Goal of the exercise ▸ Print the listing below word for word, but drop any pictures it contains.

Provided data ▸
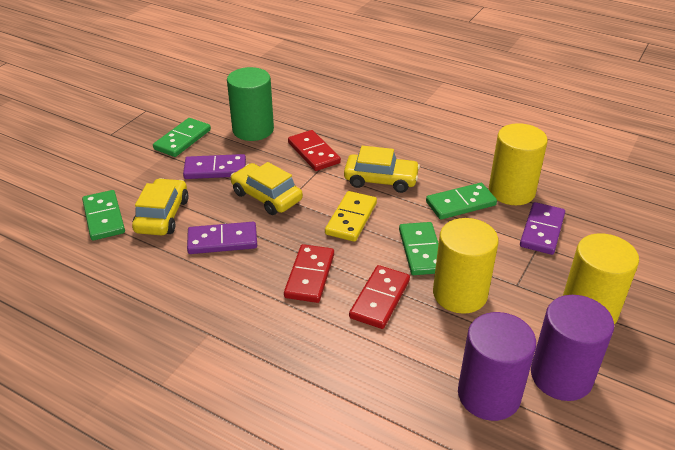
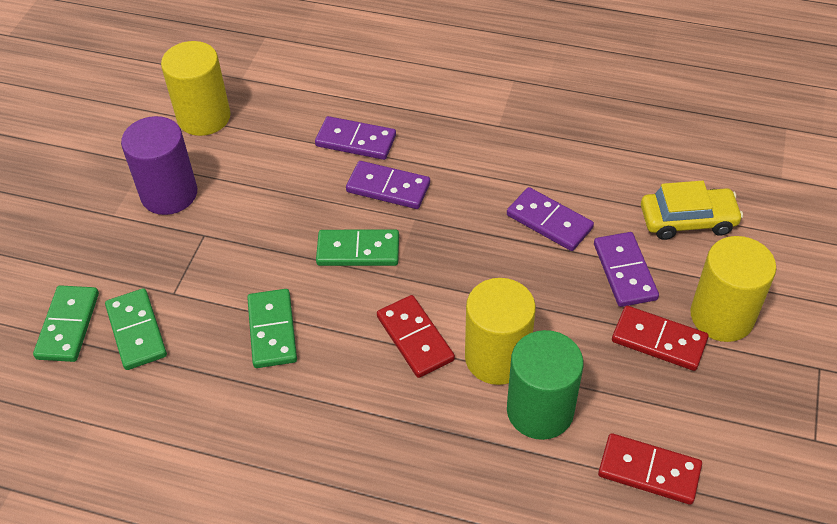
purple cylinder: 2 -> 1
purple domino: 3 -> 4
yellow car: 3 -> 1
yellow domino: 1 -> 0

Answer for the task ▸
purple cylinder: 2 -> 1
purple domino: 3 -> 4
yellow car: 3 -> 1
yellow domino: 1 -> 0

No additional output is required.